• Data segment:
--

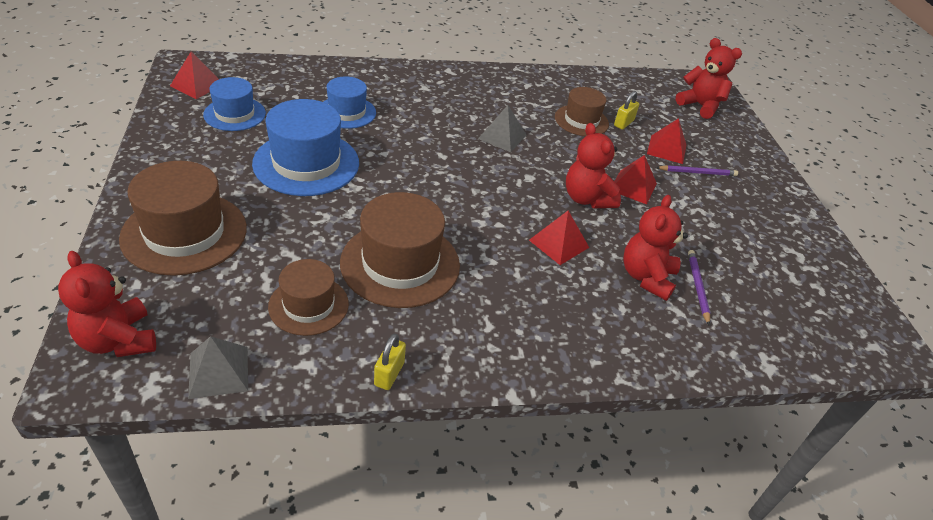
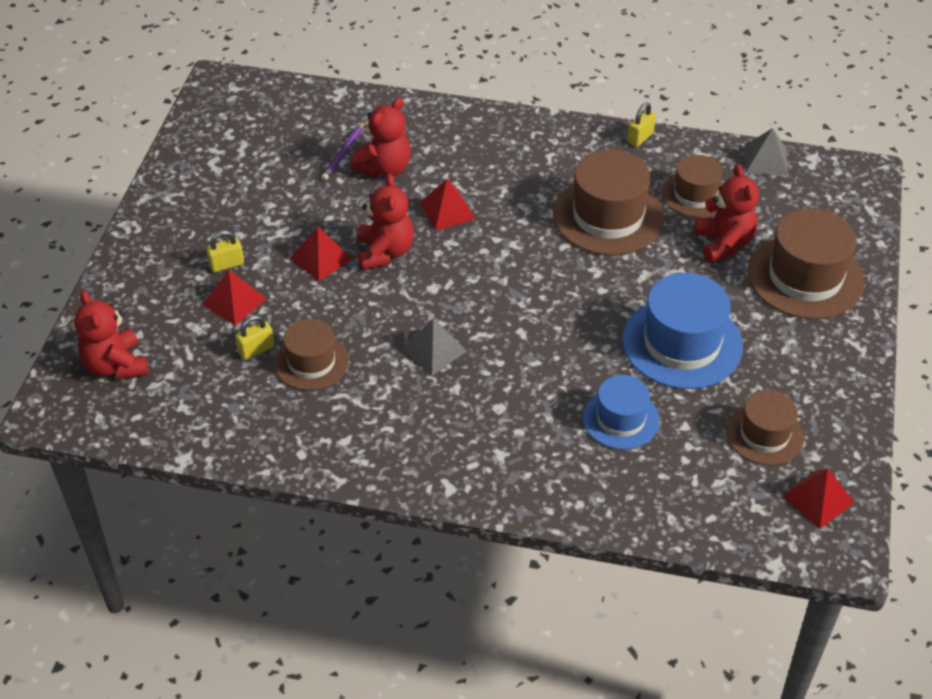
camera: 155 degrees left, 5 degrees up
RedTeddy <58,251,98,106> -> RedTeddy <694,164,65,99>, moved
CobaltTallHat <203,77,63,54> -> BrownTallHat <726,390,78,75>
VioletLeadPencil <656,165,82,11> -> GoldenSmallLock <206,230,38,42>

--

• Problem description:
The full listing, reproduced exactly and without pictures, is the expected output.

• Solution:
camera: 155 degrees left, 5 degrees up
RedTeddy <58,251,98,106> -> RedTeddy <694,164,65,99>, moved
CobaltTallHat <203,77,63,54> -> BrownTallHat <726,390,78,75>
VioletLeadPencil <656,165,82,11> -> GoldenSmallLock <206,230,38,42>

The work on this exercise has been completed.